[EXTRACTED DATA]

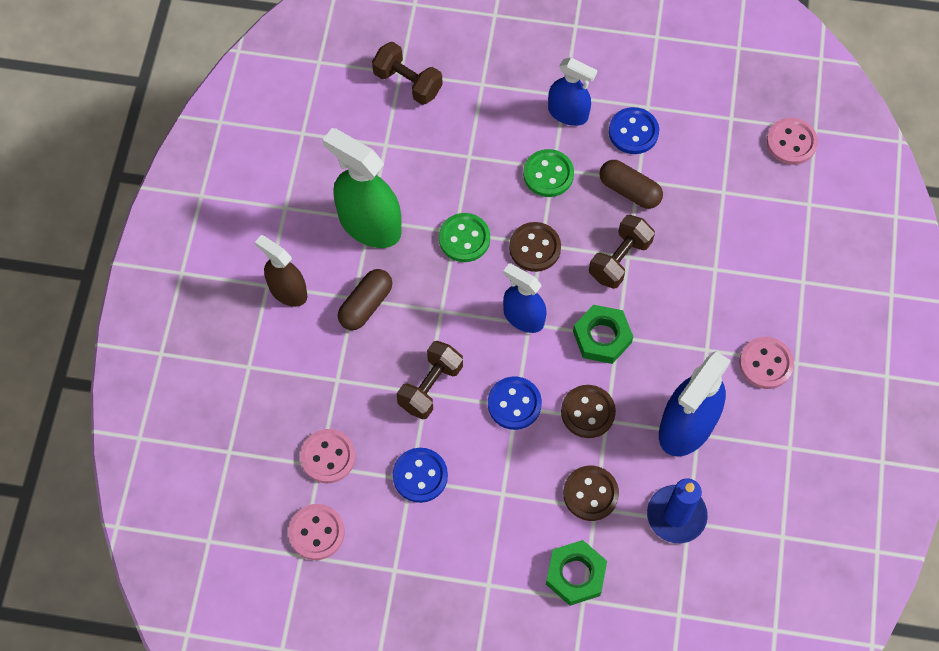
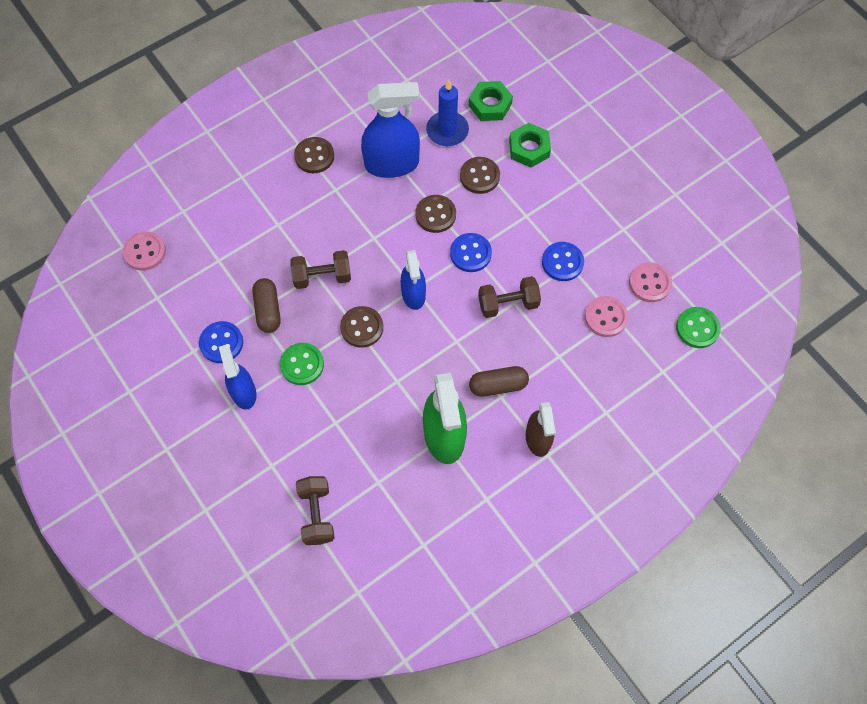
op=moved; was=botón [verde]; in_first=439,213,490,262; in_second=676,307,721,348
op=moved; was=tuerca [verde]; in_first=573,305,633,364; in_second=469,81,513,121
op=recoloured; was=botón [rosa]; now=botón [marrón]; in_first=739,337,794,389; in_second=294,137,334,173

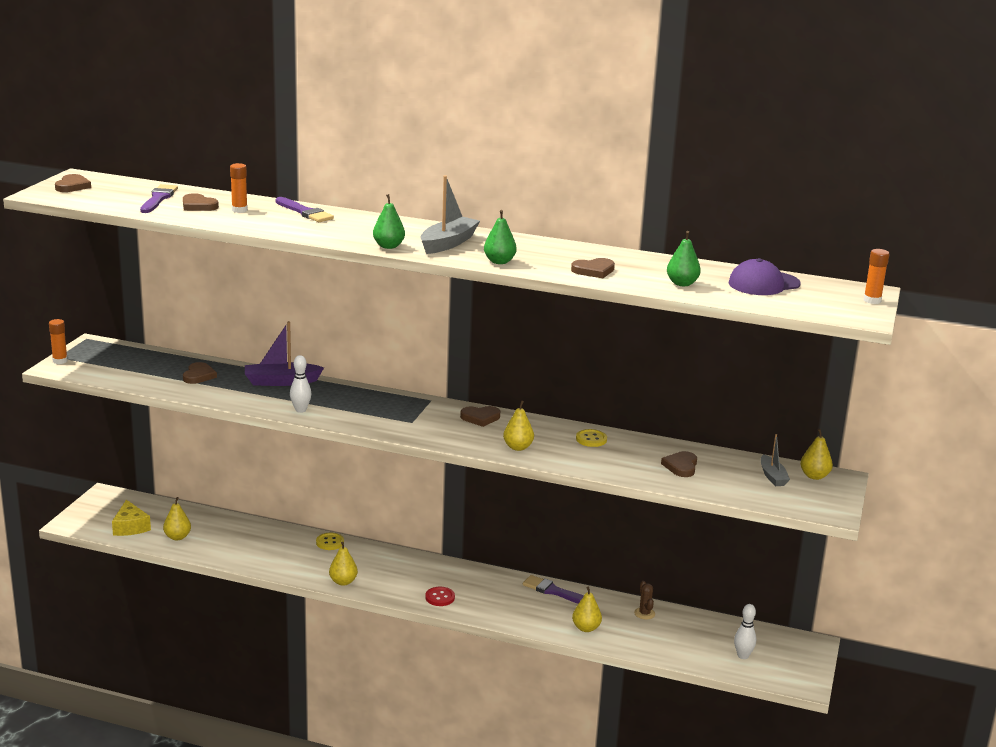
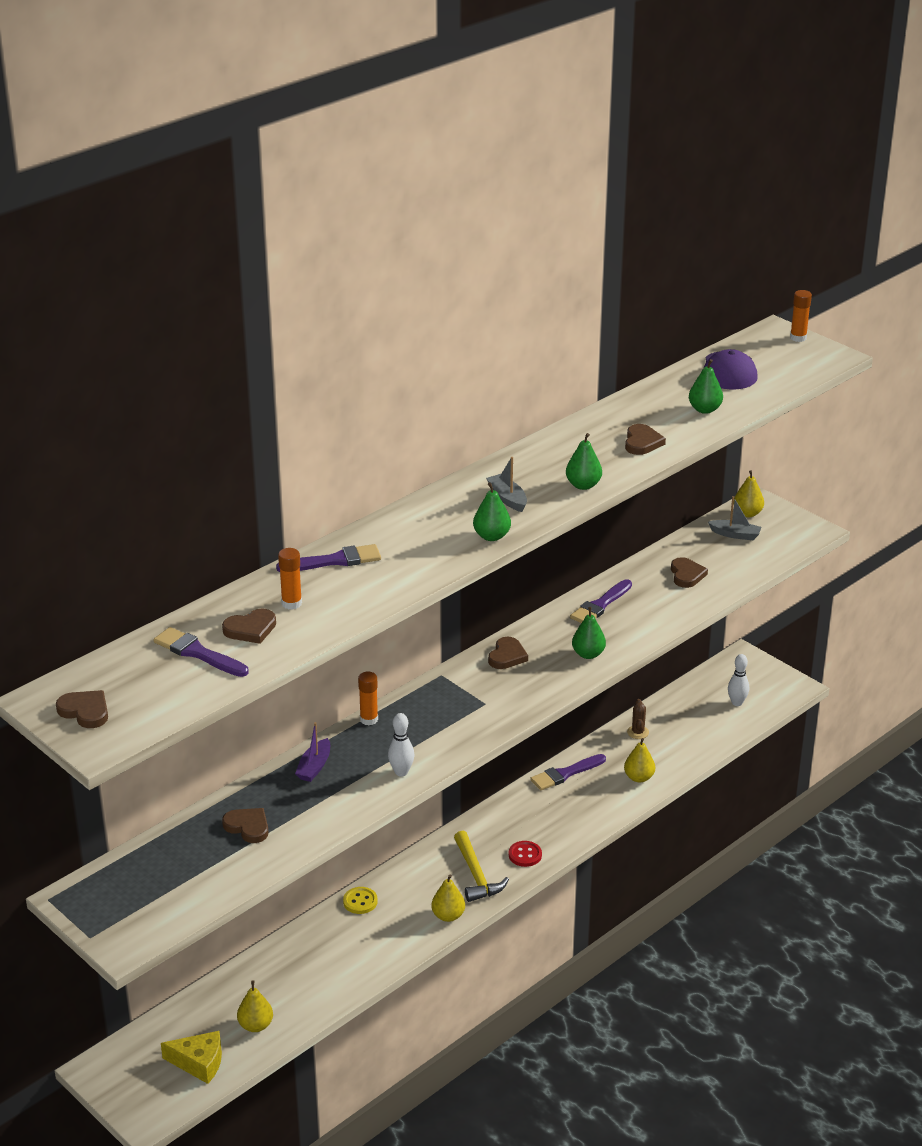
op=moved; was=barra de pegamento [naranja]; in_first=49,319,68,364; in_second=358,672,378,725
op=resized; was=barco [morado]; in_first=245,321,324,386; in_second=295,722,330,782; ratio=0.62
op=resized; was=barco [gris]; in_first=421,176,480,254; in_second=486,457,527,512; ratio=0.62
op=recoloured; was=pera [amarillo]; now=pera [verde]; in_first=503,400,534,451; in_second=572,607,606,659
op=replaced; was=botón [amarillo]; now=pincel [morado]; in_first=576,429,607,447; in_second=570,579,632,623
op=turned; was=cactus [marrón]; in_first=634,581,655,620; in_second=627,699,649,739; clockwise=75
op=turned; was=corazón [marrón]; in_first=661,451,697,477; in_second=671,557,708,588; clockwise=-135
op=added; now=martillo [amarillo]; in_second=454,831,509,902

[/EXTRACTED DATA]

Please restate the material word for word; the pictures stay out.

op=moved; was=botón [verde]; in_first=439,213,490,262; in_second=676,307,721,348
op=moved; was=tuerca [verde]; in_first=573,305,633,364; in_second=469,81,513,121
op=recoloured; was=botón [rosa]; now=botón [marrón]; in_first=739,337,794,389; in_second=294,137,334,173

op=moved; was=barra de pegamento [naranja]; in_first=49,319,68,364; in_second=358,672,378,725
op=resized; was=barco [morado]; in_first=245,321,324,386; in_second=295,722,330,782; ratio=0.62
op=resized; was=barco [gris]; in_first=421,176,480,254; in_second=486,457,527,512; ratio=0.62
op=recoloured; was=pera [amarillo]; now=pera [verde]; in_first=503,400,534,451; in_second=572,607,606,659
op=replaced; was=botón [amarillo]; now=pincel [morado]; in_first=576,429,607,447; in_second=570,579,632,623
op=turned; was=cactus [marrón]; in_first=634,581,655,620; in_second=627,699,649,739; clockwise=75
op=turned; was=corazón [marrón]; in_first=661,451,697,477; in_second=671,557,708,588; clockwise=-135
op=added; now=martillo [amarillo]; in_second=454,831,509,902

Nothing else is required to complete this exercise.